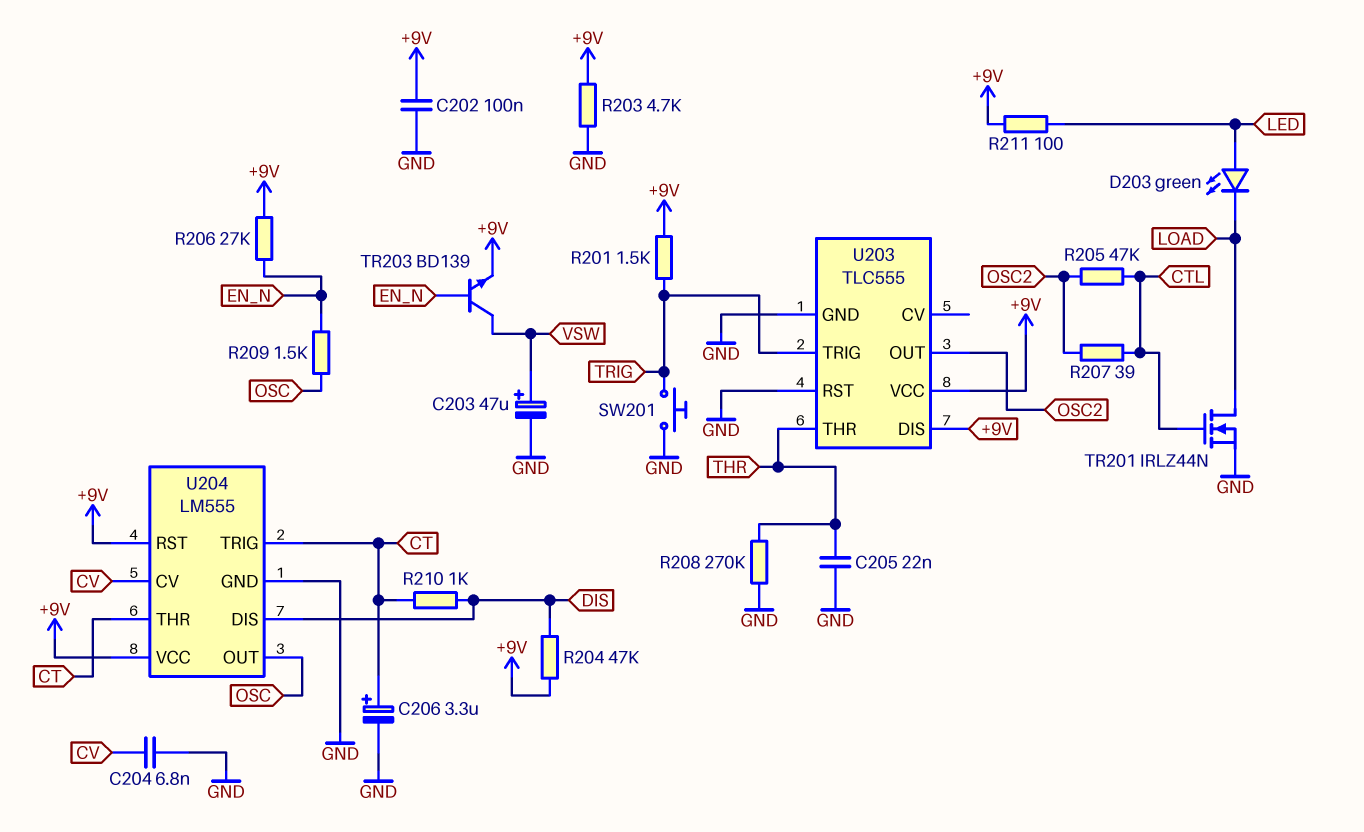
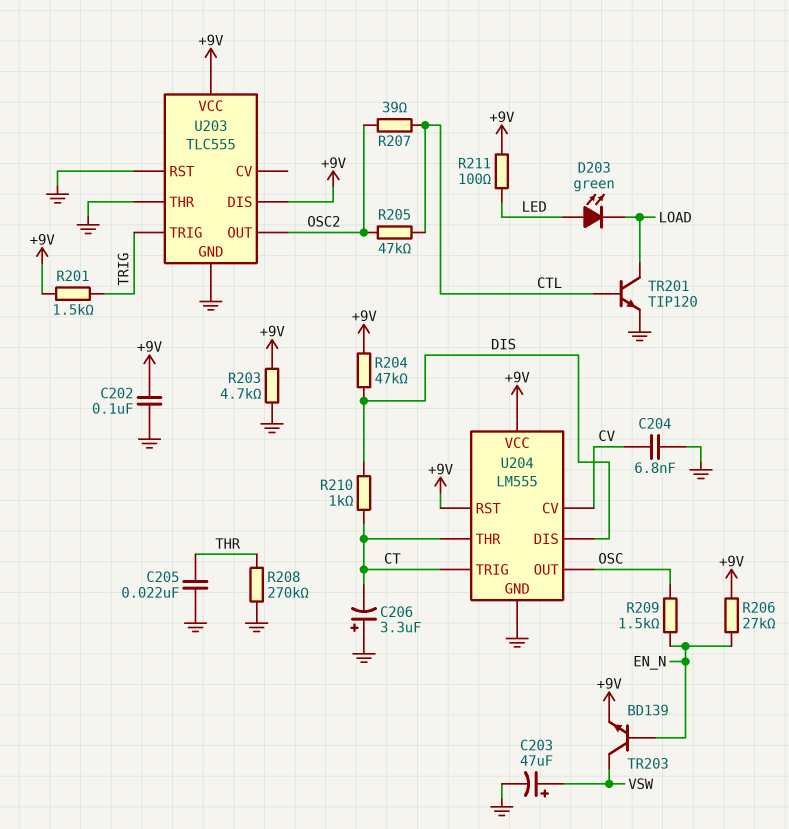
C206: 3.3uF (plus CT, minus GND) -> 3.3uF (plus GND, minus CT)
SW201: button (GND, TRIG) -> none
TR201: NMOS IRLZ44N (G CTL, D LOAD, S GND) -> NPN TIP120 (B CTL, C LOAD, E GND)
U203 pin THR: THR -> GND

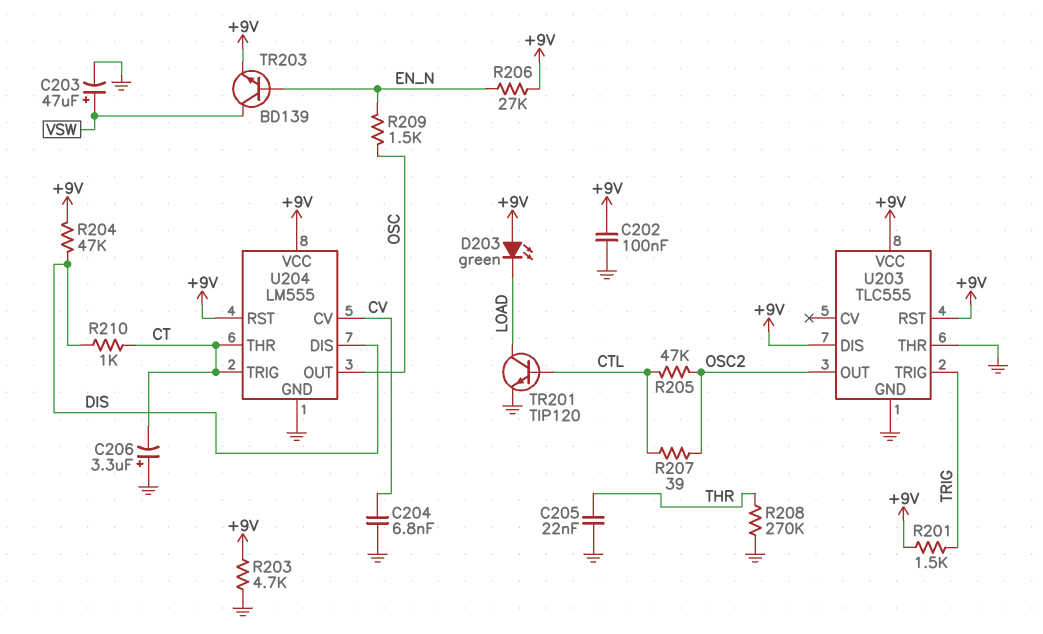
D203: LED green (A LED, K LOAD) -> LED green (A +9V, K LOAD)
R211: 100 (+9V, LED) -> none
U203 pin RST: GND -> +9V

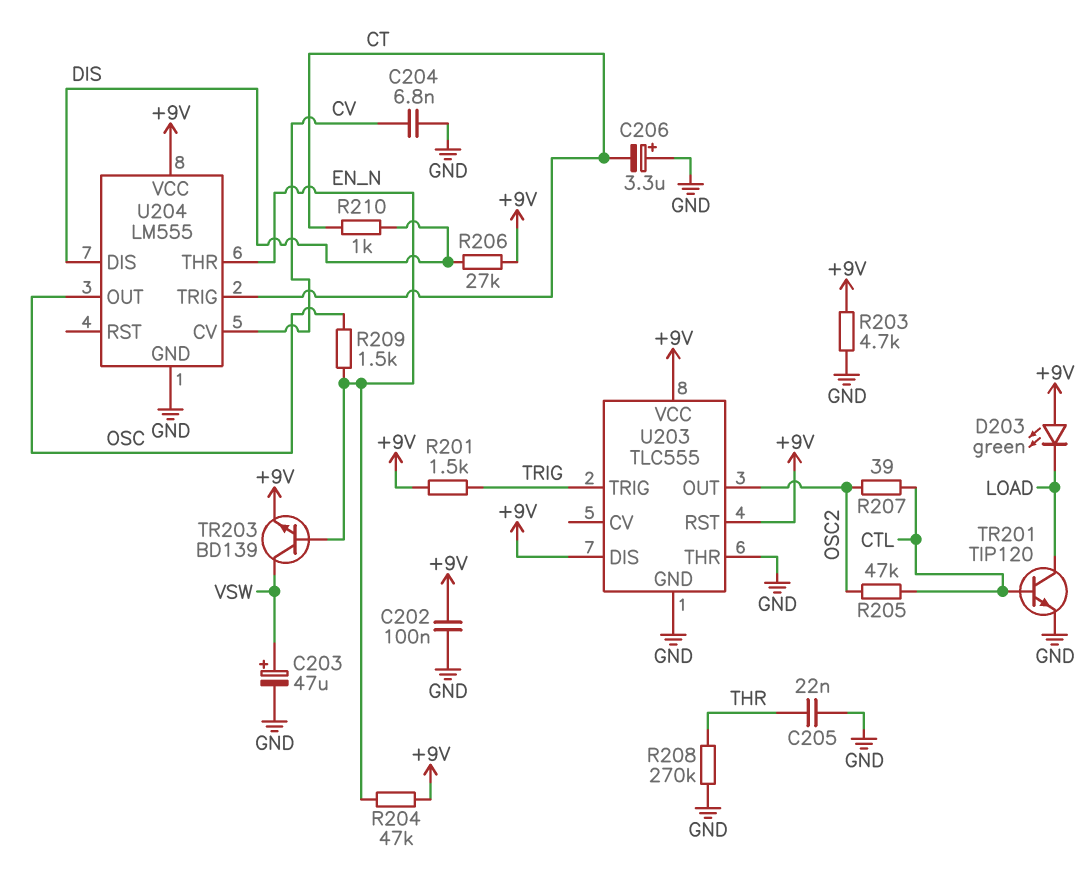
R204: 47k (+9V, DIS) -> 47k (+9V, EN_N)
R206: 27k (+9V, EN_N) -> 27k (+9V, DIS)
U204 pin RST: +9V -> none
U204 pin THR: CT -> EN_N

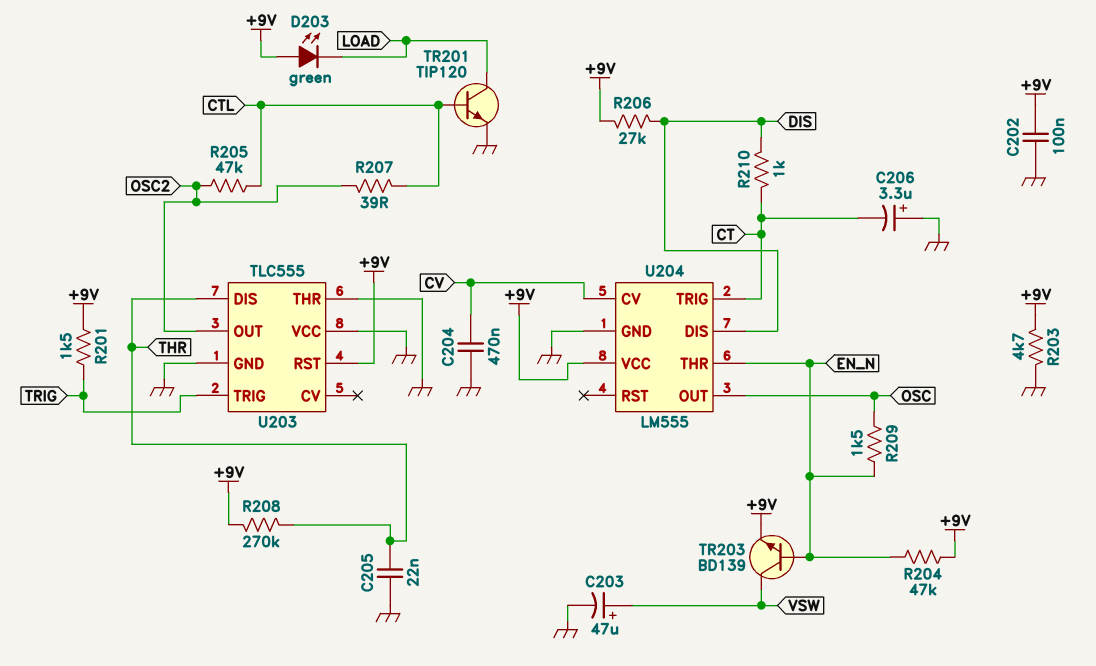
C204: 6.8nF (CV, GND) -> 470nF (CV, GND)
R208: 270k (GND, THR) -> 270k (+9V, THR)
U203 pin DIS: +9V -> THR
U203 pin VCC: +9V -> GND

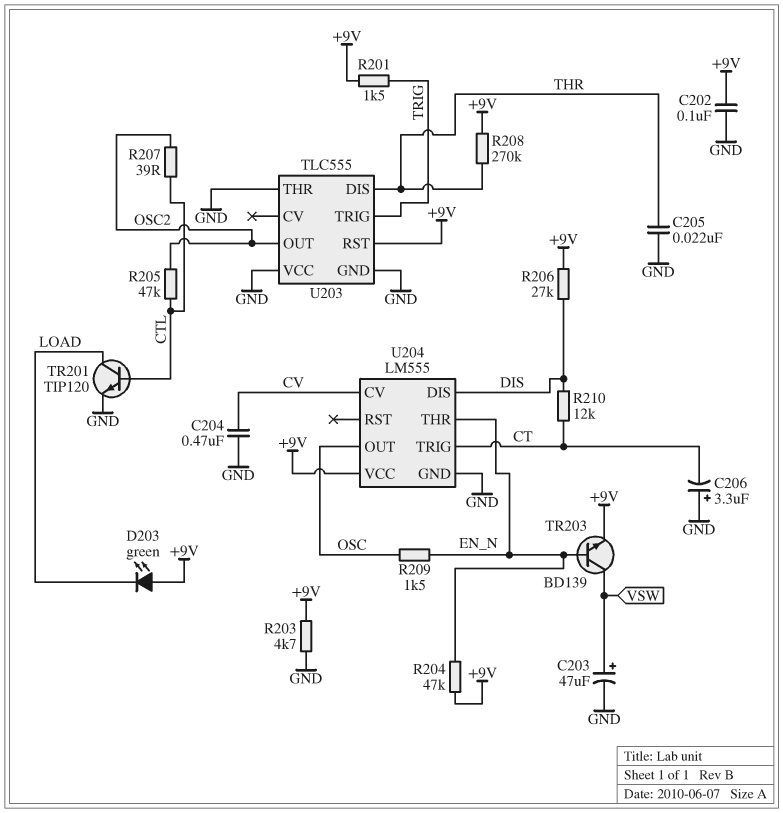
R210: 1k (CT, DIS) -> 12k (CT, DIS)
|---|
_TASK PROMPT:_
Word for word, restate the lines from the first line of the material through the line containing "C204: 6.8nF (CV, GND) -> 470nF (CV, GND)", with the pictures left out.

_TASK RESULT:_
C206: 3.3uF (plus CT, minus GND) -> 3.3uF (plus GND, minus CT)
SW201: button (GND, TRIG) -> none
TR201: NMOS IRLZ44N (G CTL, D LOAD, S GND) -> NPN TIP120 (B CTL, C LOAD, E GND)
U203 pin THR: THR -> GND

D203: LED green (A LED, K LOAD) -> LED green (A +9V, K LOAD)
R211: 100 (+9V, LED) -> none
U203 pin RST: GND -> +9V

R204: 47k (+9V, DIS) -> 47k (+9V, EN_N)
R206: 27k (+9V, EN_N) -> 27k (+9V, DIS)
U204 pin RST: +9V -> none
U204 pin THR: CT -> EN_N

C204: 6.8nF (CV, GND) -> 470nF (CV, GND)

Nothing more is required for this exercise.